── RECORDS SUPPLIED ──

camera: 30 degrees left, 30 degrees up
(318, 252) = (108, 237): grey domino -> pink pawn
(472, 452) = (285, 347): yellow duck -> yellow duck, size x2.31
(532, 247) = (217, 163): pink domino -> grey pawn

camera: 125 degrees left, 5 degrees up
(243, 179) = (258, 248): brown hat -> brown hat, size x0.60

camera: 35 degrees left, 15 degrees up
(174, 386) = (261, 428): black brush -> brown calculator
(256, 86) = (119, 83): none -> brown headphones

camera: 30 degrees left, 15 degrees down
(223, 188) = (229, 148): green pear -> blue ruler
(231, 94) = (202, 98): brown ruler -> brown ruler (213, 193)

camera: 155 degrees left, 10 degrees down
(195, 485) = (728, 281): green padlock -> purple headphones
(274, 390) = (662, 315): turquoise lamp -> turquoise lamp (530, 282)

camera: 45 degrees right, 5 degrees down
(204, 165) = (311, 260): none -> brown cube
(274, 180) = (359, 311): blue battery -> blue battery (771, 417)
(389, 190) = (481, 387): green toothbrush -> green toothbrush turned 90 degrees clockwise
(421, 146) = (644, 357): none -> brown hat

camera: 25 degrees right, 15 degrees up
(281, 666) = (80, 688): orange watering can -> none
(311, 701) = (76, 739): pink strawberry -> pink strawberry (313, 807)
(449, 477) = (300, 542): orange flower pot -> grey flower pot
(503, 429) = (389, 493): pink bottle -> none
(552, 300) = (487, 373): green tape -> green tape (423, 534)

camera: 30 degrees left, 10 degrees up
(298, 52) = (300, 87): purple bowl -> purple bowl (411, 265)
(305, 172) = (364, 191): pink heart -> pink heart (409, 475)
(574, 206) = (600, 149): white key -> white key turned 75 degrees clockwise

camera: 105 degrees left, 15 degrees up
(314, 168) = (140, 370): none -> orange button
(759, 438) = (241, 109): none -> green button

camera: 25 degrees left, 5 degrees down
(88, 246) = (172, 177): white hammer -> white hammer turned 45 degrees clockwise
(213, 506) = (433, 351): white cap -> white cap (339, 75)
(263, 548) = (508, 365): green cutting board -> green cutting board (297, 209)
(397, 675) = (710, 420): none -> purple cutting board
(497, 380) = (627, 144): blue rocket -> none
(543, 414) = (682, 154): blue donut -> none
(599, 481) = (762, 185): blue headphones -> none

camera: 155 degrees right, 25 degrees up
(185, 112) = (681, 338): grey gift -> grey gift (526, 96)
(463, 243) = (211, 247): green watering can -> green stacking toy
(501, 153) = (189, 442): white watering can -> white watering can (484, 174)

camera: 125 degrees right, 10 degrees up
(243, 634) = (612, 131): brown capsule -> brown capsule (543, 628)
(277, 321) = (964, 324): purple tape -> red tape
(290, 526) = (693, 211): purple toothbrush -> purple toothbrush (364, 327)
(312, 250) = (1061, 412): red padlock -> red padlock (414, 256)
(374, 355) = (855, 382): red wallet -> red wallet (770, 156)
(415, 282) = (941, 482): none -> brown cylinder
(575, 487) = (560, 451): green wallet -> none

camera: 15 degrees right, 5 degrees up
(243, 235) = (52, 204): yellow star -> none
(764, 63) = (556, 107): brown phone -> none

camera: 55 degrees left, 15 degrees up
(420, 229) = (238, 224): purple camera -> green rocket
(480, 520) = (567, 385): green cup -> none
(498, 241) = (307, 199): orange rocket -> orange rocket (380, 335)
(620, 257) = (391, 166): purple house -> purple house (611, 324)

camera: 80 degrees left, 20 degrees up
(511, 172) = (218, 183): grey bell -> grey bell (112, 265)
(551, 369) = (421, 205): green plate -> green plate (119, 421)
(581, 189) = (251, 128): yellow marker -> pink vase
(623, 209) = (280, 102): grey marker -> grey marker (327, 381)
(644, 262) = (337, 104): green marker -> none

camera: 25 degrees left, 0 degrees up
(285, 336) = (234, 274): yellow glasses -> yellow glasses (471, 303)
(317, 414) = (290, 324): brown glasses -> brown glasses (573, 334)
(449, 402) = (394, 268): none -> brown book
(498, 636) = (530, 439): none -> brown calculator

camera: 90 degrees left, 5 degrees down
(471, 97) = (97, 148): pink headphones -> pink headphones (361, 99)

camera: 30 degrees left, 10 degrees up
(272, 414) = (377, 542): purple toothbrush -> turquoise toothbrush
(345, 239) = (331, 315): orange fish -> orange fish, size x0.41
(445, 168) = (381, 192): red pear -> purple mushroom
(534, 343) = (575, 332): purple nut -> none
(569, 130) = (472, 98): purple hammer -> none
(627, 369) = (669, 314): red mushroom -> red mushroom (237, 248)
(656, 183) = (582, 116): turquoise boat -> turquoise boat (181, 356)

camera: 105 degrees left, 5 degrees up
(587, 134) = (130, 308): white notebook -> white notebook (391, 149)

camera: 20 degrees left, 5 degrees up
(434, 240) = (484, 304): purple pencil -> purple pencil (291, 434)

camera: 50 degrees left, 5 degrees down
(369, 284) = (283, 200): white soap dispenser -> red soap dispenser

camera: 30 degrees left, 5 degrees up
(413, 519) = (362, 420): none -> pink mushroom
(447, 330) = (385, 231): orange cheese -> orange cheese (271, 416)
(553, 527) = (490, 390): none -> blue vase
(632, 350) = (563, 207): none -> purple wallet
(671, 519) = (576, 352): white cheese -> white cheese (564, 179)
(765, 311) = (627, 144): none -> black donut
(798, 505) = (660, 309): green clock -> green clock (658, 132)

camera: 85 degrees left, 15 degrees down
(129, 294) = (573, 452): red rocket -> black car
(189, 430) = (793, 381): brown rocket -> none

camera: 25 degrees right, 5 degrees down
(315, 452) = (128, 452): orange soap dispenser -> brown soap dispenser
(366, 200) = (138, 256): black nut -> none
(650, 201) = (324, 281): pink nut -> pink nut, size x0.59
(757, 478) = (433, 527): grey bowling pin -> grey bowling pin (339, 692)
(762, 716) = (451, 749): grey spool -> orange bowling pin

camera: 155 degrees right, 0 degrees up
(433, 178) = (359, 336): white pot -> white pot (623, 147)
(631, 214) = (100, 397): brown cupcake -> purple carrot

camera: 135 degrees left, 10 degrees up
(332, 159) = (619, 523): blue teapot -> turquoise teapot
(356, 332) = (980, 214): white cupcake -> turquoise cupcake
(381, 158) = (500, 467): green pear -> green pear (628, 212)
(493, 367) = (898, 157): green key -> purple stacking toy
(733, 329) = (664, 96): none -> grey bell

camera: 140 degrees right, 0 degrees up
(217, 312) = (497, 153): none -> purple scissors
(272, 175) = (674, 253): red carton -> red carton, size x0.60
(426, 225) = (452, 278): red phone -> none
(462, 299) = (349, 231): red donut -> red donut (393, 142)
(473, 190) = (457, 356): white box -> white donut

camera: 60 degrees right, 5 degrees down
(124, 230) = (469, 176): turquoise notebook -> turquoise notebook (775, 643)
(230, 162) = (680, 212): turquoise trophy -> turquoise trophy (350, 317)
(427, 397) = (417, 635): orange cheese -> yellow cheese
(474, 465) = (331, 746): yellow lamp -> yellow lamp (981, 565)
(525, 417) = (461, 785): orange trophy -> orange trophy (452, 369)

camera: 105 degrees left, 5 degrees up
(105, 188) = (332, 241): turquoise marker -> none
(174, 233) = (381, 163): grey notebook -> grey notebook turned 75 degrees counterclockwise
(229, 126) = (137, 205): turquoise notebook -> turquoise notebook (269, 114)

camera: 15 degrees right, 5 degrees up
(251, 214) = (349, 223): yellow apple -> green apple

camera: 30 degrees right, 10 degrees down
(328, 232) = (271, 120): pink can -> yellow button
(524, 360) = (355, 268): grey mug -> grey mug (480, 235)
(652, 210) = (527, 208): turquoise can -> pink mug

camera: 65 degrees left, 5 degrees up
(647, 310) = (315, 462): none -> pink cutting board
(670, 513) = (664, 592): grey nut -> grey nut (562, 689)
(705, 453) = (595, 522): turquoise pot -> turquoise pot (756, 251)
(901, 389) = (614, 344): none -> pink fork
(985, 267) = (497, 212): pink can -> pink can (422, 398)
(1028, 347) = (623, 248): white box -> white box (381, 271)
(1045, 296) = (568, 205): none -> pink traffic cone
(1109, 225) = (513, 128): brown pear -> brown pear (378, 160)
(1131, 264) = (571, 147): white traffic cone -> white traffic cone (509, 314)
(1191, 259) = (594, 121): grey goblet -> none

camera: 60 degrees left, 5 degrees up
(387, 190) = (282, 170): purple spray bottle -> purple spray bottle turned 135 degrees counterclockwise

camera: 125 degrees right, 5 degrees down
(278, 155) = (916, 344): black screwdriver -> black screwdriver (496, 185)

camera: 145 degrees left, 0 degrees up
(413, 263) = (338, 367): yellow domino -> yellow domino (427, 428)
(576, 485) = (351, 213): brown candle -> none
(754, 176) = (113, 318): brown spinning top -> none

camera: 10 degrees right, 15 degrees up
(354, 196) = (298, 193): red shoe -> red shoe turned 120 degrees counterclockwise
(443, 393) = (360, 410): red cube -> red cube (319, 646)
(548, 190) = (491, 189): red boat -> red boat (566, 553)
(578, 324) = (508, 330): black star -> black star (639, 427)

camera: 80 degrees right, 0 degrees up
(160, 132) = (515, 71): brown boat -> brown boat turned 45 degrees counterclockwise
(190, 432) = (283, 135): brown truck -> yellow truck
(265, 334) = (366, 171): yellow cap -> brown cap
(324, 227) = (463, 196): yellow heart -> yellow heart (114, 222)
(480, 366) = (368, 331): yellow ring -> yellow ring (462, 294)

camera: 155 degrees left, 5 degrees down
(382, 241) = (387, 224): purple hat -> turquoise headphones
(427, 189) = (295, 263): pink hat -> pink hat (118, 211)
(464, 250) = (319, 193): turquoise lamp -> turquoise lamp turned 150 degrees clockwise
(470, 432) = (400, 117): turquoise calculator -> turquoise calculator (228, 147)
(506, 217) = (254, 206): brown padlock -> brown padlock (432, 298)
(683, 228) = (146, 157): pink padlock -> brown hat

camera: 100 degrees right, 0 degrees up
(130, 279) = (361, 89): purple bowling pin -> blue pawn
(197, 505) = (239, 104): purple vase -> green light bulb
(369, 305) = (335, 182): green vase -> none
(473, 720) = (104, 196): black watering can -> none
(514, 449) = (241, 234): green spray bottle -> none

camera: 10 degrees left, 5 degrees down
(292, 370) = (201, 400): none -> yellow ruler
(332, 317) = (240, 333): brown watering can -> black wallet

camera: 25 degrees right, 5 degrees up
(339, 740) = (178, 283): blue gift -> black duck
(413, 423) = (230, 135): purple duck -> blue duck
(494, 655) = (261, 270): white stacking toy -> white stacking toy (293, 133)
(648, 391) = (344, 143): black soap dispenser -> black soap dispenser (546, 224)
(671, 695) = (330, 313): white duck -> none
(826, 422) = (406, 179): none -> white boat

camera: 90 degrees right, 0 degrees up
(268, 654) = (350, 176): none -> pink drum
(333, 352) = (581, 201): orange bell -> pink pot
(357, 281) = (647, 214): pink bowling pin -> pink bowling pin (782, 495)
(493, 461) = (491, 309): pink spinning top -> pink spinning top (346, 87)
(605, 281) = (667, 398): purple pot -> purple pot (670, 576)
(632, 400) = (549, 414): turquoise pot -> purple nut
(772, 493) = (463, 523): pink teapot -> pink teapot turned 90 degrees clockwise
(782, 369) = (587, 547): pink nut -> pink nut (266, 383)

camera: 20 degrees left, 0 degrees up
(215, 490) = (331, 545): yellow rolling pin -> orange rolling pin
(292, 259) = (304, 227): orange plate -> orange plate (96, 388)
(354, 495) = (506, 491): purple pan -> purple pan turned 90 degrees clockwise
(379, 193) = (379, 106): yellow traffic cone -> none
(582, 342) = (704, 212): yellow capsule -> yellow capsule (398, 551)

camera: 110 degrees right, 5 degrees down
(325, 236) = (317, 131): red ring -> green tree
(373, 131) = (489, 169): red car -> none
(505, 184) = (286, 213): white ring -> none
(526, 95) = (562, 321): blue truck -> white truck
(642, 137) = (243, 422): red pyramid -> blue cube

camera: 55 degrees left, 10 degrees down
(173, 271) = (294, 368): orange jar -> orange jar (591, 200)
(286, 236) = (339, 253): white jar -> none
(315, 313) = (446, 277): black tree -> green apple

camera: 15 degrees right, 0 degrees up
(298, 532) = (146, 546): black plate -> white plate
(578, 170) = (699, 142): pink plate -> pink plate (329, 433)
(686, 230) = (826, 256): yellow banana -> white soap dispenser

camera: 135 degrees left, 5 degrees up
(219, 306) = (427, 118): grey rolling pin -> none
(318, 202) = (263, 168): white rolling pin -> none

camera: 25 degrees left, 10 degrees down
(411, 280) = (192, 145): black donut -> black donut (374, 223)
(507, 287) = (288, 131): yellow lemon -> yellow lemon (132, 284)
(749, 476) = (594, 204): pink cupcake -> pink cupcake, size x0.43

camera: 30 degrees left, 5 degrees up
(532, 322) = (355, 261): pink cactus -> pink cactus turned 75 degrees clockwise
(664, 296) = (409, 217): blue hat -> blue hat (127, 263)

───

INSTRUCTIONS FOR THE TASK >> Every line above with the word "truck" belongs in the answer, copied as written.

EXERCISE ANSWER >>
(190, 432) = (283, 135): brown truck -> yellow truck
(526, 95) = (562, 321): blue truck -> white truck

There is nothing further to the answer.